- What to do -
I'd like every entry transcribed word for word, with no pictures.

[Opening Raw data section]

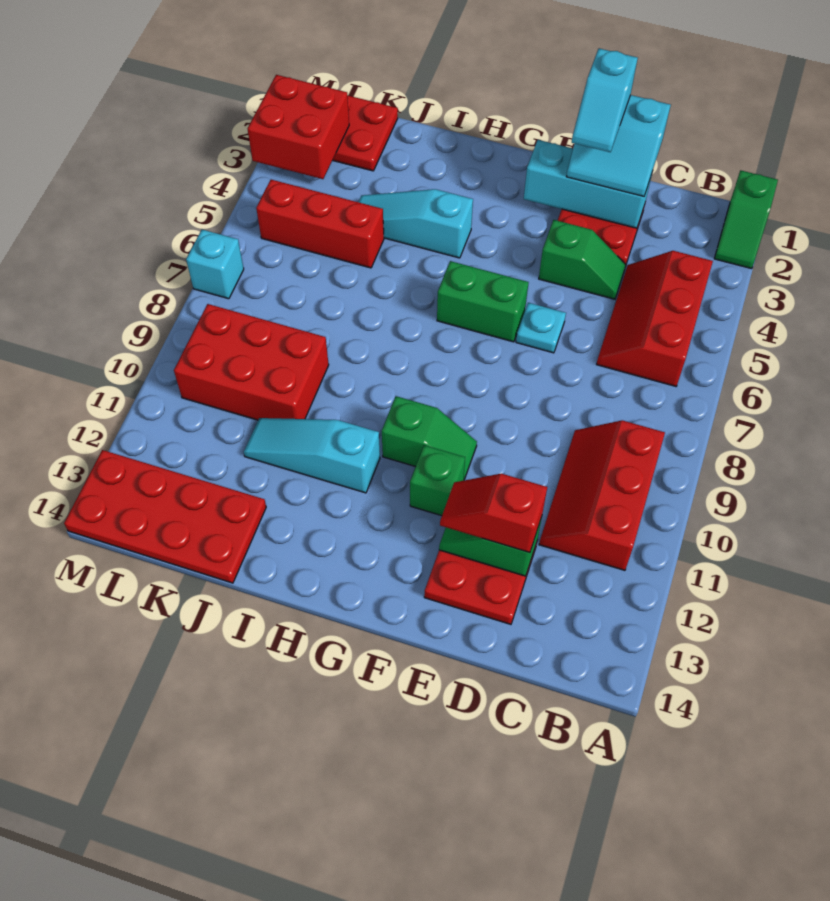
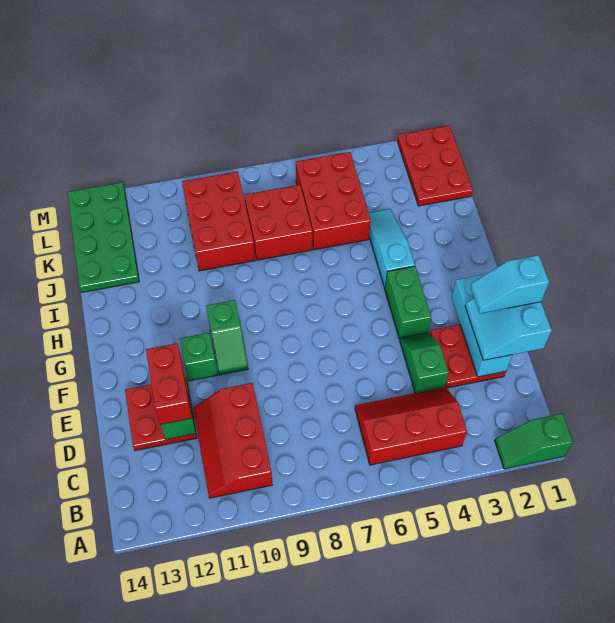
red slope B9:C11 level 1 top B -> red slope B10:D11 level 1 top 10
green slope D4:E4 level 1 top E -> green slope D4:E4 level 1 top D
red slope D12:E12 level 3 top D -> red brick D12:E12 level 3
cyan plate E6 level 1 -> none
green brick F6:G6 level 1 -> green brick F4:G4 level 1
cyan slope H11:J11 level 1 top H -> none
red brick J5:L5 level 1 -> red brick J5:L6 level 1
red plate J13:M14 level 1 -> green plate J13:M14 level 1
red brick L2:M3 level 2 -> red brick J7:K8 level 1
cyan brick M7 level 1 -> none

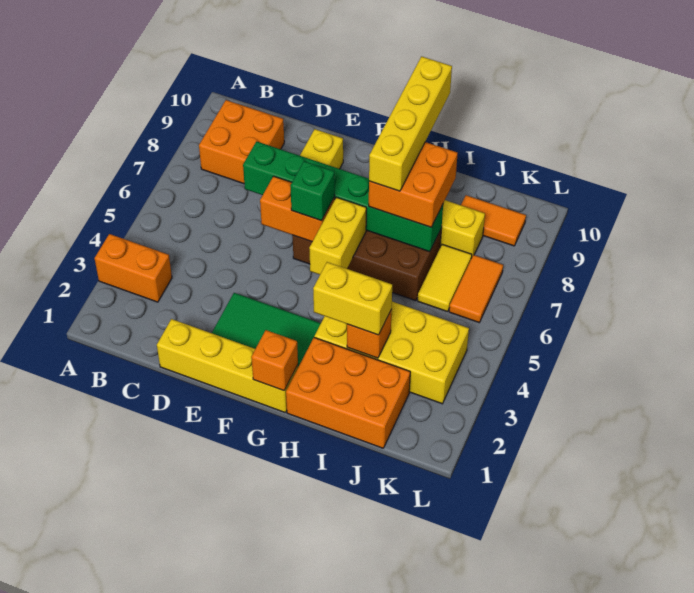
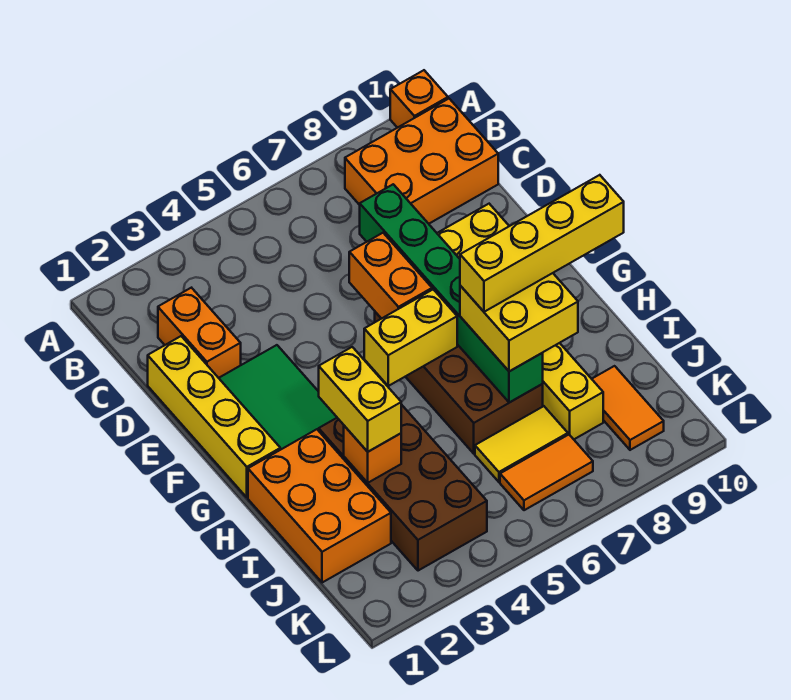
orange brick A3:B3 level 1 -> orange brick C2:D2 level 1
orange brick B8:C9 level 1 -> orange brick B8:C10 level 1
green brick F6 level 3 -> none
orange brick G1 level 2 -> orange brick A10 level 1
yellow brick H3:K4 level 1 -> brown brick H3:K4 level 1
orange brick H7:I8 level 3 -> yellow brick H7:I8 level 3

[Closing Raw data section]

- Solution to this problem -
red slope B9:C11 level 1 top B -> red slope B10:D11 level 1 top 10
green slope D4:E4 level 1 top E -> green slope D4:E4 level 1 top D
red slope D12:E12 level 3 top D -> red brick D12:E12 level 3
cyan plate E6 level 1 -> none
green brick F6:G6 level 1 -> green brick F4:G4 level 1
cyan slope H11:J11 level 1 top H -> none
red brick J5:L5 level 1 -> red brick J5:L6 level 1
red plate J13:M14 level 1 -> green plate J13:M14 level 1
red brick L2:M3 level 2 -> red brick J7:K8 level 1
cyan brick M7 level 1 -> none

orange brick A3:B3 level 1 -> orange brick C2:D2 level 1
orange brick B8:C9 level 1 -> orange brick B8:C10 level 1
green brick F6 level 3 -> none
orange brick G1 level 2 -> orange brick A10 level 1
yellow brick H3:K4 level 1 -> brown brick H3:K4 level 1
orange brick H7:I8 level 3 -> yellow brick H7:I8 level 3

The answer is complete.